===== Source information
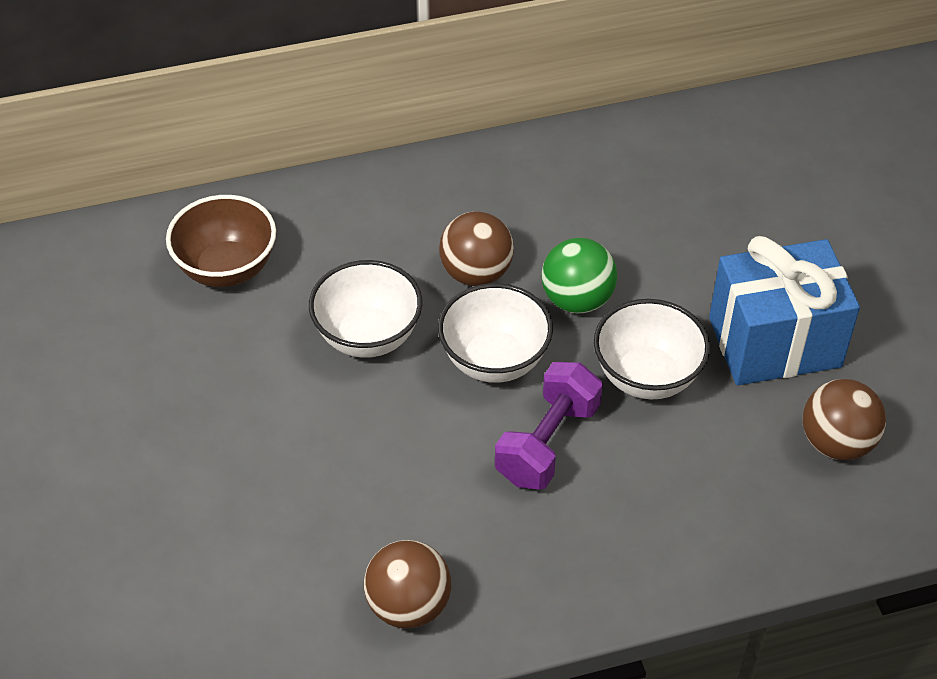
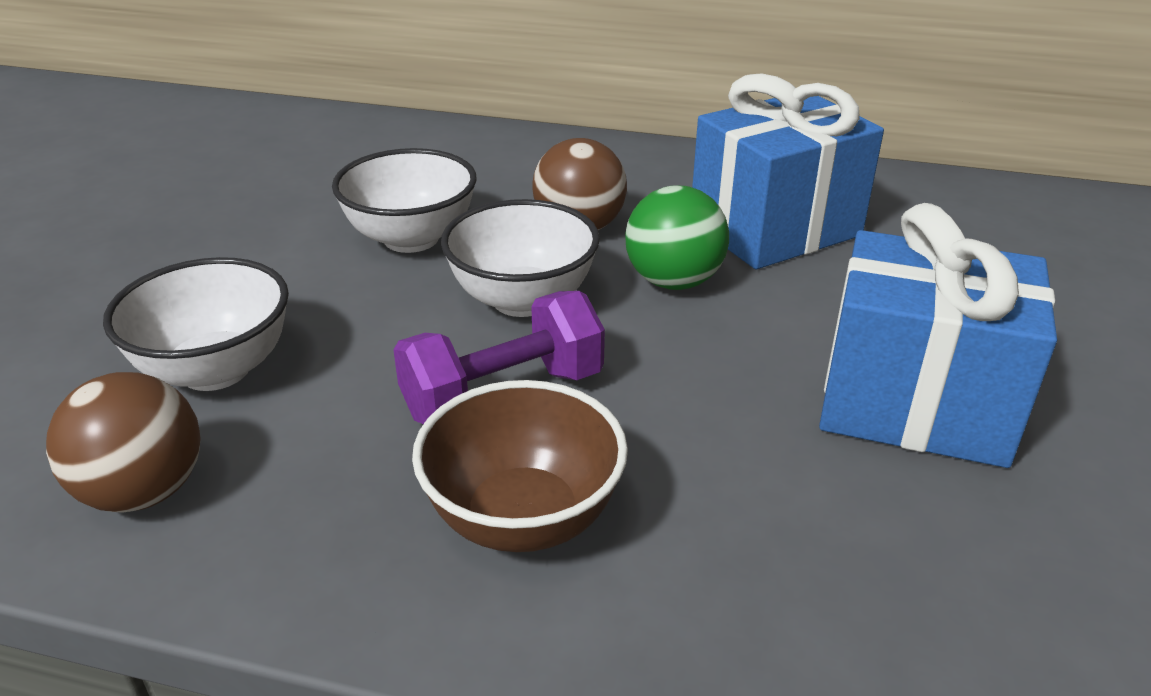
camera: 30 degrees right, 15 degrees down
brown bowl [166,195,276,287] -> brown bowl moved to [412,380,628,552]
white bowl [594,299,710,399] -> white bowl moved to [103,257,289,391]
brown ball [803,379,886,460] -> none
none -> blue gift [692,73,884,269]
==========
Return each line of the material exactly as written; exclude the pictures.

• [Response below]
camera: 30 degrees right, 15 degrees down
brown bowl [166,195,276,287] -> brown bowl moved to [412,380,628,552]
white bowl [594,299,710,399] -> white bowl moved to [103,257,289,391]
brown ball [803,379,886,460] -> none
none -> blue gift [692,73,884,269]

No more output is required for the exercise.